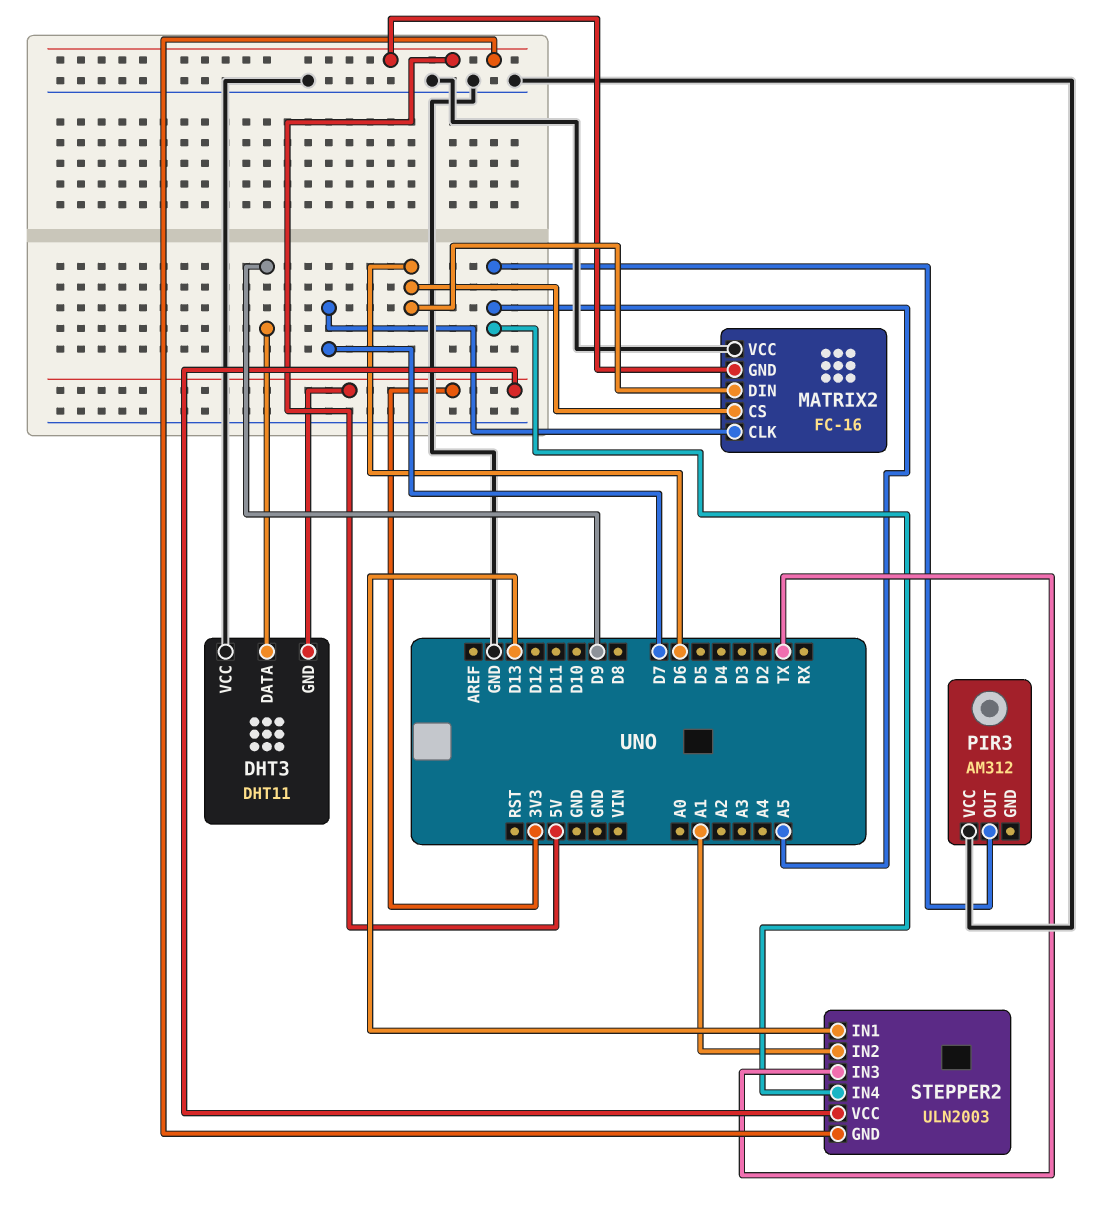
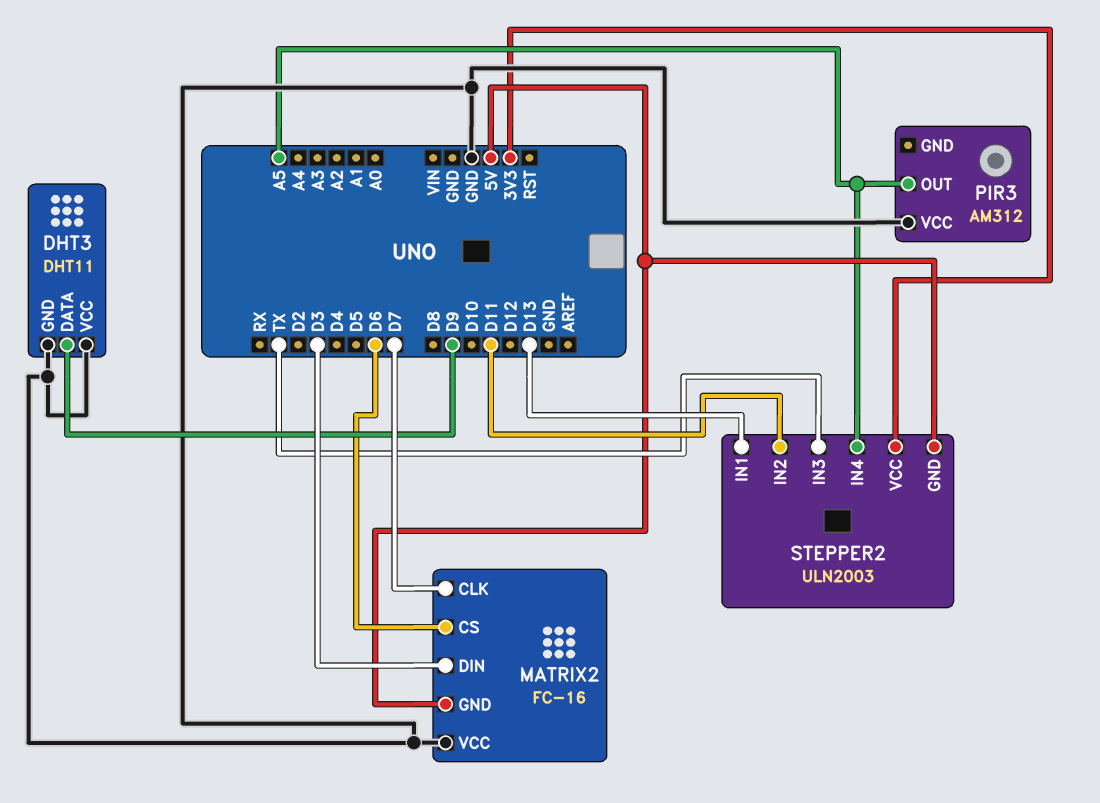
DHT3 pin GND: 3V3 -> GND
MATRIX2 pin DIN: D6 -> D3
STEPPER2 pin IN2: A1 -> D11

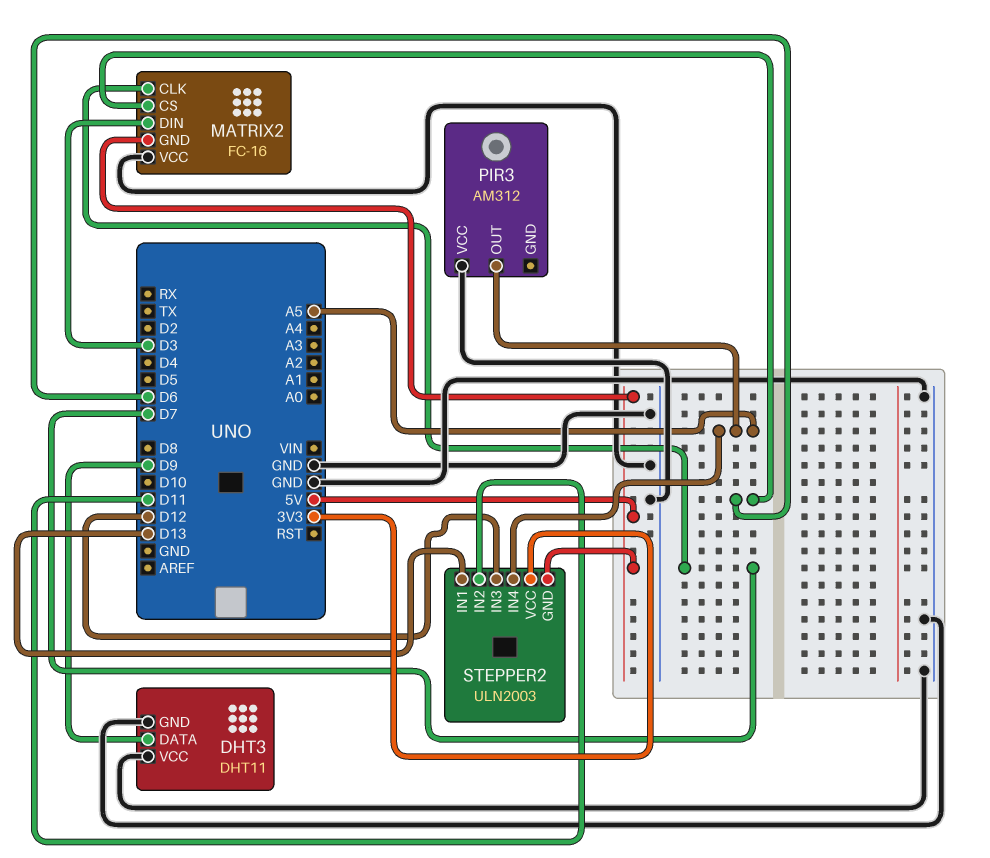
STEPPER2 pin IN3: TX -> D12

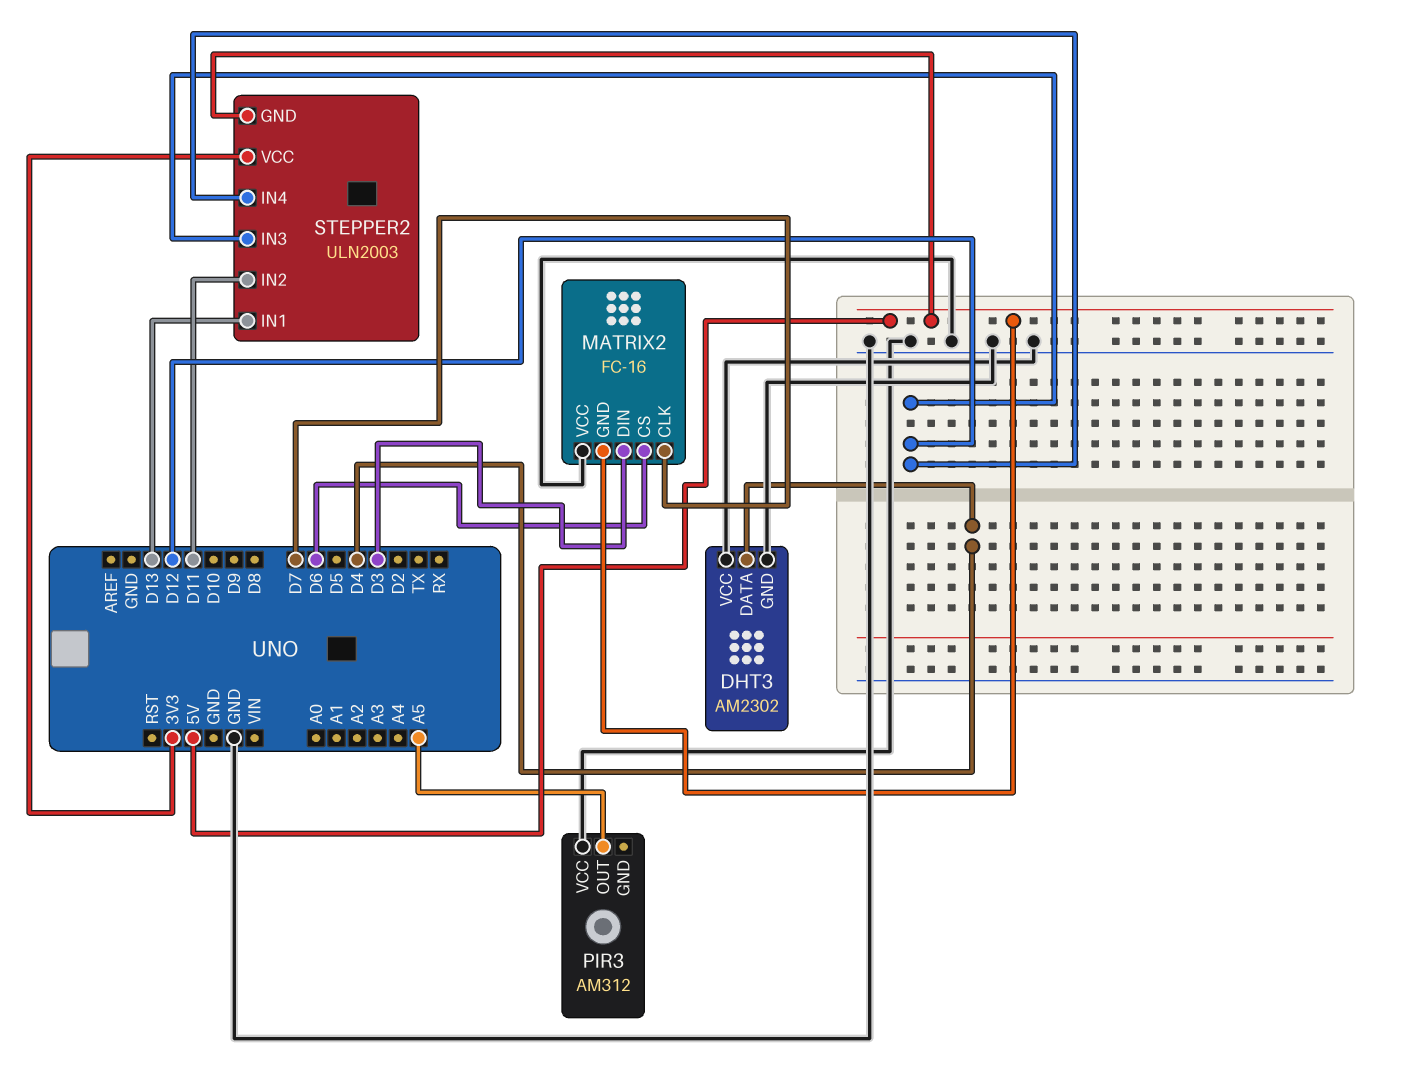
DHT3: DHT11 -> AM2302
DHT3 pin DATA: D9 -> D4
STEPPER2 pin IN4: A5 -> D12

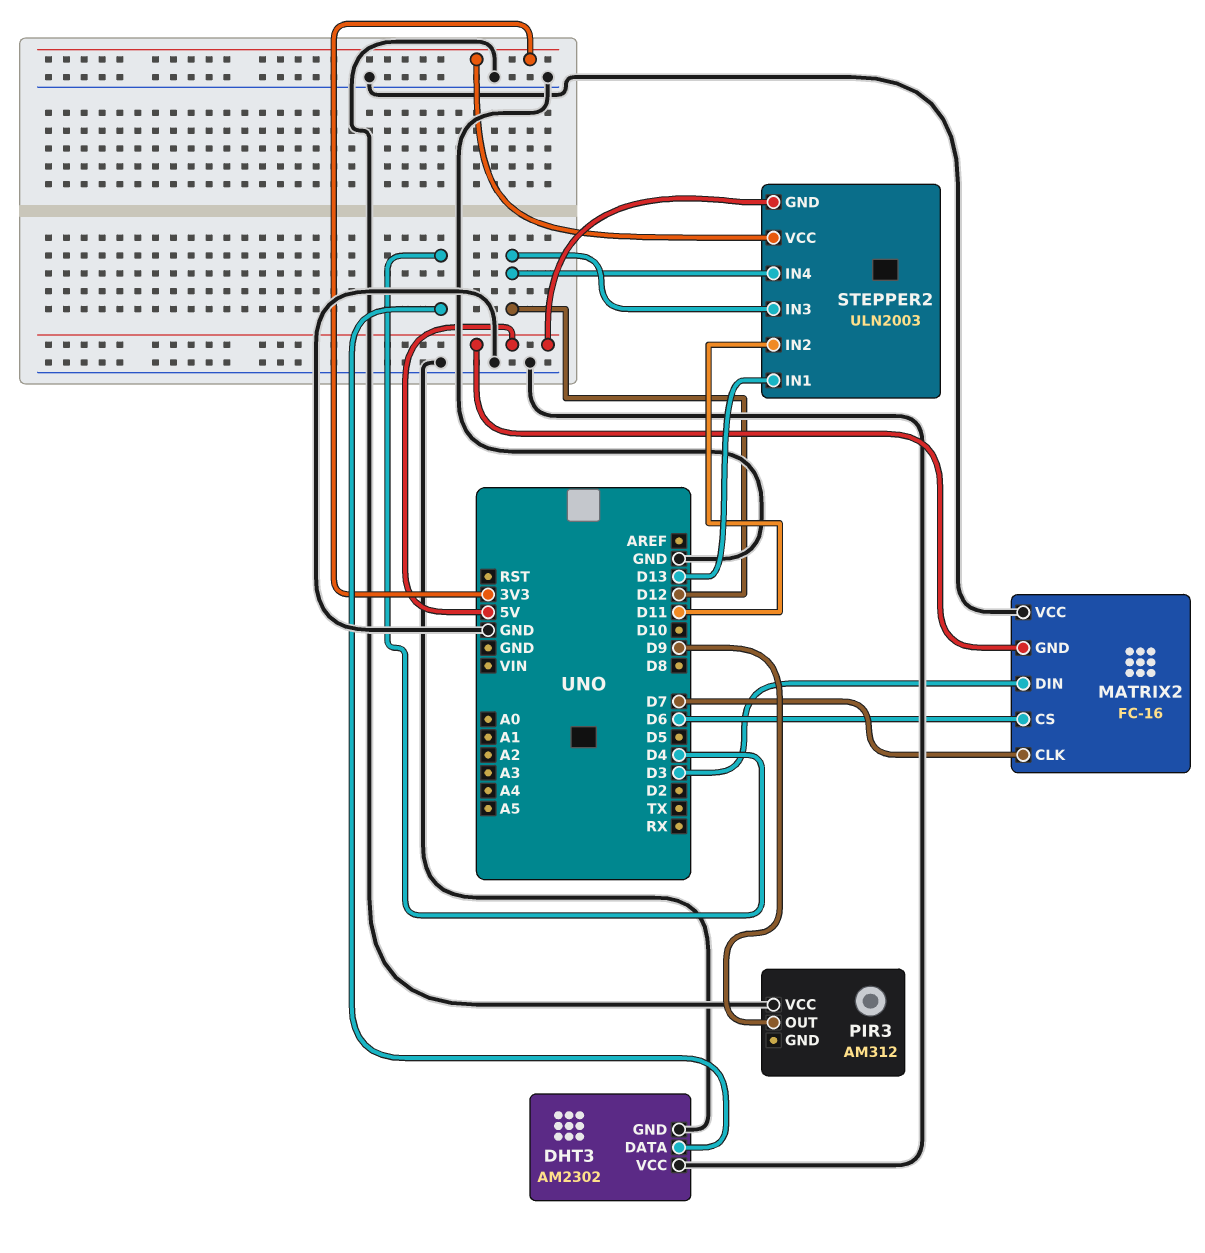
PIR3 pin OUT: A5 -> D9

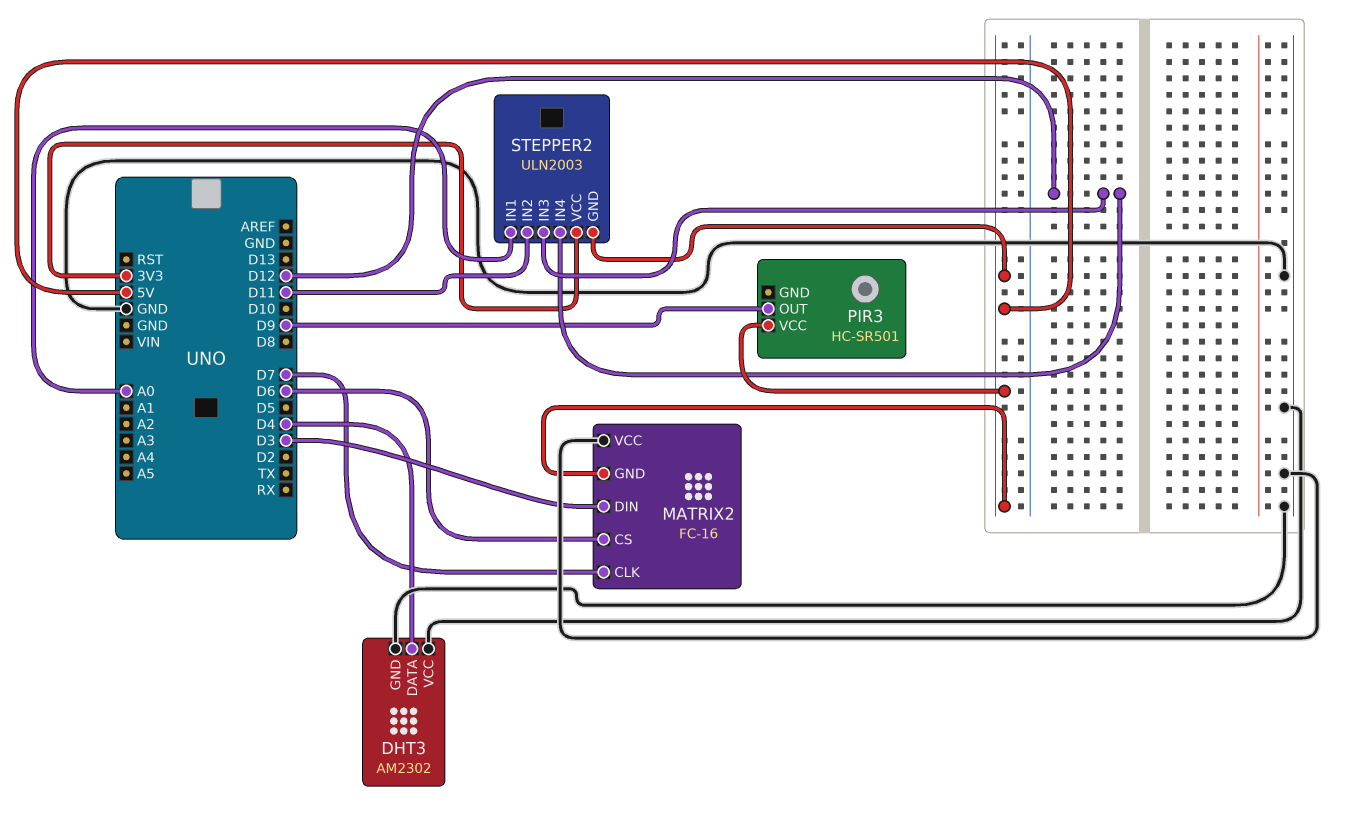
PIR3: AM312 -> HC-SR501
PIR3 pin VCC: GND -> 5V
STEPPER2 pin IN1: D13 -> A0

WHAT TO PRODUCE: From the line containing "MATRIX2 pin DIN: D6 -> D3" down to the last line of the entries above, copy each line exactly and nothing more. Leave pictures out.

SOLUTION TO THIS EXERCISE:
MATRIX2 pin DIN: D6 -> D3
STEPPER2 pin IN2: A1 -> D11

STEPPER2 pin IN3: TX -> D12

DHT3: DHT11 -> AM2302
DHT3 pin DATA: D9 -> D4
STEPPER2 pin IN4: A5 -> D12

PIR3 pin OUT: A5 -> D9

PIR3: AM312 -> HC-SR501
PIR3 pin VCC: GND -> 5V
STEPPER2 pin IN1: D13 -> A0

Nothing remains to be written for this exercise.